■ **WHAT TO WORK ON**
If a line in the data holds the string "green", list it.

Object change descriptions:

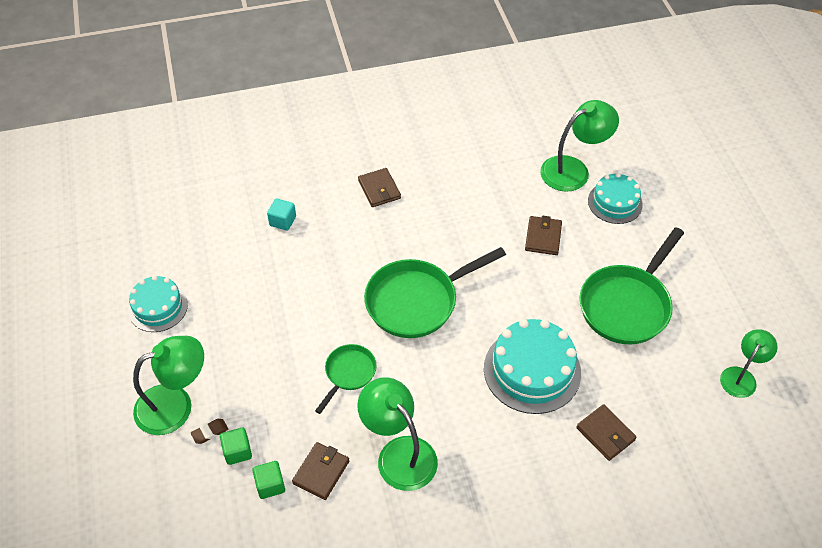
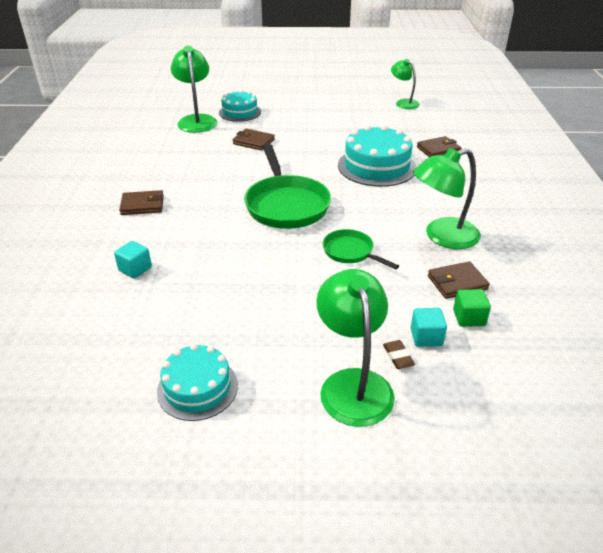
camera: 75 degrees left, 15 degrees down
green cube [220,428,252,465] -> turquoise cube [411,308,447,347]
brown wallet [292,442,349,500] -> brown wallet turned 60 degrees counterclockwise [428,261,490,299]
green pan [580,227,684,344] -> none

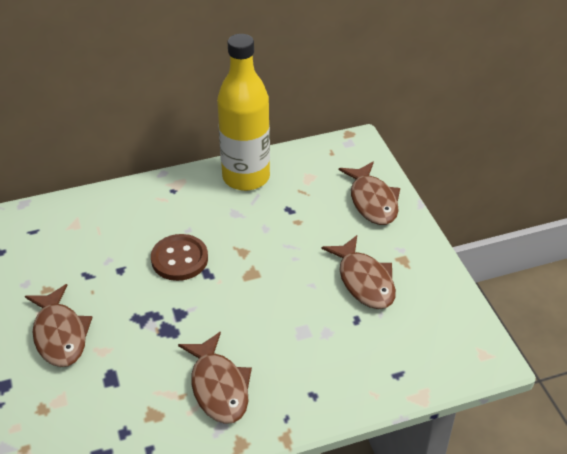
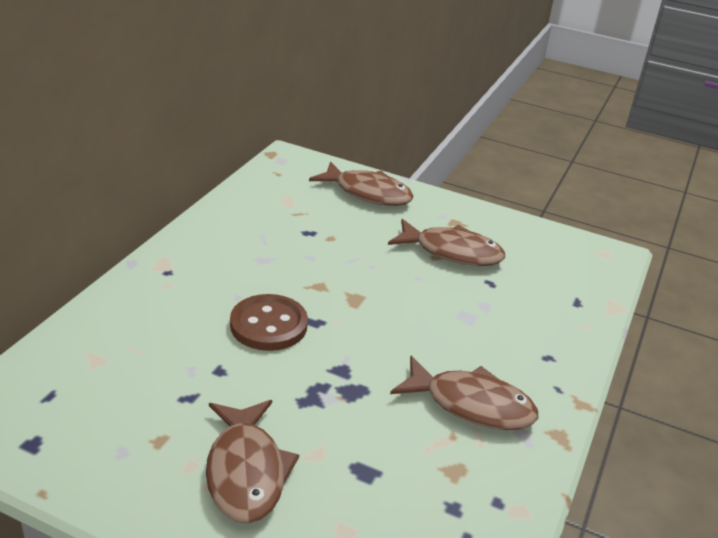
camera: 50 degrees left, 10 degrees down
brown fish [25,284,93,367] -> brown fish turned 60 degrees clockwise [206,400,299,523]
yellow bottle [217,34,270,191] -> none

■ **SOLUTION TO THIS PROBLEM**
green cube [220,428,252,465] -> turquoise cube [411,308,447,347]
green pan [580,227,684,344] -> none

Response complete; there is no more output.